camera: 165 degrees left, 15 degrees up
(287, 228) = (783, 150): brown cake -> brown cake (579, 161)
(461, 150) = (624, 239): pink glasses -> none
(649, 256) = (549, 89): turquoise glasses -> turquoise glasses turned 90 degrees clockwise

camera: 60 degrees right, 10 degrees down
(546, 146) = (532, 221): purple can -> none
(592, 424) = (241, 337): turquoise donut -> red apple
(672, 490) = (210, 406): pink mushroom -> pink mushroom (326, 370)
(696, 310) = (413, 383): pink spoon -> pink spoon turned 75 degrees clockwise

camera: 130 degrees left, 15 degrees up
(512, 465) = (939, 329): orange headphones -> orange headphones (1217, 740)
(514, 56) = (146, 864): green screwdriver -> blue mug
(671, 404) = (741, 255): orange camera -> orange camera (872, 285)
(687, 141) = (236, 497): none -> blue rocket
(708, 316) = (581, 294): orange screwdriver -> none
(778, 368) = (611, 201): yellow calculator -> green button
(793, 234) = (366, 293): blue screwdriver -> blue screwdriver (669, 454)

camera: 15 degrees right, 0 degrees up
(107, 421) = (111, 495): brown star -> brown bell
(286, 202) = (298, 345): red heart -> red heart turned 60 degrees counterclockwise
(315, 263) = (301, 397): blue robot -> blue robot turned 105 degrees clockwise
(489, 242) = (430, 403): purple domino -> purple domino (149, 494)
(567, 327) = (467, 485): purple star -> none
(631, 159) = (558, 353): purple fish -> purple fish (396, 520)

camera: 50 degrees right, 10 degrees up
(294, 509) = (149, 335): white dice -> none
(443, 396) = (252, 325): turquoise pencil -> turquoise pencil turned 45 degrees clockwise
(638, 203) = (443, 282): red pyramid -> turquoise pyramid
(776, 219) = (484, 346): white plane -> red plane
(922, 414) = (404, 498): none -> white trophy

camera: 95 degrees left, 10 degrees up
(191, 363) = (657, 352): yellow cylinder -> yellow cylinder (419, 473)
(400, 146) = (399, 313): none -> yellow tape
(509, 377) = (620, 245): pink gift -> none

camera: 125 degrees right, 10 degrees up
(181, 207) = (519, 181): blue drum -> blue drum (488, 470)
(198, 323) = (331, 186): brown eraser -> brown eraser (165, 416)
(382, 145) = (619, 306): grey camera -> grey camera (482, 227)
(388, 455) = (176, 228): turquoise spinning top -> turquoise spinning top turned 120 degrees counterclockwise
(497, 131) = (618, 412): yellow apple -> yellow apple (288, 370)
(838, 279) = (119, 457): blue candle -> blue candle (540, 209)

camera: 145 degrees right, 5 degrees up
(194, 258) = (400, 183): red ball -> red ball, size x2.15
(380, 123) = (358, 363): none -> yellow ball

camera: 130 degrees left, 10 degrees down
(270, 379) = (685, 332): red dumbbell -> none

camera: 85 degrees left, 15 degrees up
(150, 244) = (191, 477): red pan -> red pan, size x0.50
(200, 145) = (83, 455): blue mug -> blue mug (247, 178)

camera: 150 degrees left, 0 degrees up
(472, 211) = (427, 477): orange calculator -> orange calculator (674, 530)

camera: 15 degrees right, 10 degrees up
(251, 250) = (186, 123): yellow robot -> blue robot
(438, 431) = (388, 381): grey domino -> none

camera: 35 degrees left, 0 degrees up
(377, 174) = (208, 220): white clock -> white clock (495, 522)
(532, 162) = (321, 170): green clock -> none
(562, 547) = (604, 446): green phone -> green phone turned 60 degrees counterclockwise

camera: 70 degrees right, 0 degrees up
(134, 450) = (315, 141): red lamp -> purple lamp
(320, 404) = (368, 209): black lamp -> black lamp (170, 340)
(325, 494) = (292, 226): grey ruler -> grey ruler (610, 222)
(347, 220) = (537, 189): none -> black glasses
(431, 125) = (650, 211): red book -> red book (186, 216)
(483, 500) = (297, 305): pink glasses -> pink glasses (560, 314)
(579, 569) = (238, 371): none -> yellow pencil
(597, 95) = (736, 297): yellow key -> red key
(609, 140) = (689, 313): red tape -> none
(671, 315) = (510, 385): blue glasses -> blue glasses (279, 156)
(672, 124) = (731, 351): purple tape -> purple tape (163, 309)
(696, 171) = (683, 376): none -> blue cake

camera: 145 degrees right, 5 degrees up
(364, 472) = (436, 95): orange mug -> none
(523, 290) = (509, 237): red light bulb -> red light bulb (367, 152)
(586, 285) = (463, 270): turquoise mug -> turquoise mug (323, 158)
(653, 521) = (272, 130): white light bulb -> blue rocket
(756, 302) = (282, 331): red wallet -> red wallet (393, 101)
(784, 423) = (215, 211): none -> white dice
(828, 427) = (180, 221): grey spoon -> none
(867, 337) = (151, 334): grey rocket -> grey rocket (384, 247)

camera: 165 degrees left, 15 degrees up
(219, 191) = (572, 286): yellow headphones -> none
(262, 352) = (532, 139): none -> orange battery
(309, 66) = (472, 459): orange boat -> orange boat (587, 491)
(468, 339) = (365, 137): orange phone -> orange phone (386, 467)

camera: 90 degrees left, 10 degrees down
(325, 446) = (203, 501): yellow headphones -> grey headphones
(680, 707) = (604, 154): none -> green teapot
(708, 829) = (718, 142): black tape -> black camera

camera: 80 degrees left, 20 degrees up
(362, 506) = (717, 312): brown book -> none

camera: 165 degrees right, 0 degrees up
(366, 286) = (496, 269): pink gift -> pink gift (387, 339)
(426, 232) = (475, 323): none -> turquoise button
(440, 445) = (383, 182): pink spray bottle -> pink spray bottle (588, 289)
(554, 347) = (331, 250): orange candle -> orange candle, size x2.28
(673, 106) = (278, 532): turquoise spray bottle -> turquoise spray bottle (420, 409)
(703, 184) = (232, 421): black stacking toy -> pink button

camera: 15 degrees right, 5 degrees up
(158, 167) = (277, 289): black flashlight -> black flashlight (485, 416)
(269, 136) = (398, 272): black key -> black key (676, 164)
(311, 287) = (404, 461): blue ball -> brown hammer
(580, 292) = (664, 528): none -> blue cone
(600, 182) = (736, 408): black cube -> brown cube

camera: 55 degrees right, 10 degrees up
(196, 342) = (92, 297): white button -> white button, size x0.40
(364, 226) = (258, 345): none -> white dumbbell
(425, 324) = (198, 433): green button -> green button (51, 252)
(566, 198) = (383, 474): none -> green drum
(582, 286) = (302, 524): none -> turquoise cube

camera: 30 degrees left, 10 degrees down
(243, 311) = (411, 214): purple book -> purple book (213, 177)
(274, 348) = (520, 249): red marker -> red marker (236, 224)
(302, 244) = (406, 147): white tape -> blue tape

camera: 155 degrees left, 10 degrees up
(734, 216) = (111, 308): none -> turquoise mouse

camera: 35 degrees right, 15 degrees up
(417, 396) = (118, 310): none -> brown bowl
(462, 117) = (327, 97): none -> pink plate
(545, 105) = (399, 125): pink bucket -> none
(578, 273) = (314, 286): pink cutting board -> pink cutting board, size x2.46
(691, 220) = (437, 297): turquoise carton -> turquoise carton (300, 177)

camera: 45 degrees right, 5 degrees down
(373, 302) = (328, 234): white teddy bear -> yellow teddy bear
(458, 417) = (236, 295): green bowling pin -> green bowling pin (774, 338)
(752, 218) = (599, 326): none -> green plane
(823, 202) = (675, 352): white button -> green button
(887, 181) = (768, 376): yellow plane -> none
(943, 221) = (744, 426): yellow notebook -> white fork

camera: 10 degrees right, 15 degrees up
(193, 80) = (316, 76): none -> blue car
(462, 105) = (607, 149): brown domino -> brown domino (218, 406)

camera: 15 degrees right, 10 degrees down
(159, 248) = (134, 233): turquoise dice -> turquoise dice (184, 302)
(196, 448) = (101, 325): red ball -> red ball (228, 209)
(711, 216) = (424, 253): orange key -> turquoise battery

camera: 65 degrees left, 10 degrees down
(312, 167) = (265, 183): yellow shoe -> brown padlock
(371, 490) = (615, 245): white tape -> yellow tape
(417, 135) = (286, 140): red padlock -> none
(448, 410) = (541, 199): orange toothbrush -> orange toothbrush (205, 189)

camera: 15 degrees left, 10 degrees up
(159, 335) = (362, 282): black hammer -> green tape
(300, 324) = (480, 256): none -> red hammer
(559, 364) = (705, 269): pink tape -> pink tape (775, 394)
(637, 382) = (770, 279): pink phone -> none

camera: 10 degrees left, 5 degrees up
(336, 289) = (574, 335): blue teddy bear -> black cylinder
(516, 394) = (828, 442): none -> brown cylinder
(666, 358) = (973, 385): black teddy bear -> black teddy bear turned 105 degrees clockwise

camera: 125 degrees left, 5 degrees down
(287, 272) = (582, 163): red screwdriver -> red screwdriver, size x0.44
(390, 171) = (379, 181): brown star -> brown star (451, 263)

━━━━━━━━━━━━━━━━━━━━━━━━━━━━━━

■ **Task instructions**
Which lines above run from the one containing "(828, 427) = (180, 221): grey spoon -> none" to the one containing "camera: 165 degrees right, 0 degrees up"? Give them again exactly, both ends included.

■ **Task response**
(828, 427) = (180, 221): grey spoon -> none
(867, 337) = (151, 334): grey rocket -> grey rocket (384, 247)

camera: 165 degrees left, 15 degrees up
(219, 191) = (572, 286): yellow headphones -> none
(262, 352) = (532, 139): none -> orange battery
(309, 66) = (472, 459): orange boat -> orange boat (587, 491)
(468, 339) = (365, 137): orange phone -> orange phone (386, 467)

camera: 90 degrees left, 10 degrees down
(325, 446) = (203, 501): yellow headphones -> grey headphones
(680, 707) = (604, 154): none -> green teapot
(708, 829) = (718, 142): black tape -> black camera

camera: 80 degrees left, 20 degrees up
(362, 506) = (717, 312): brown book -> none

camera: 165 degrees right, 0 degrees up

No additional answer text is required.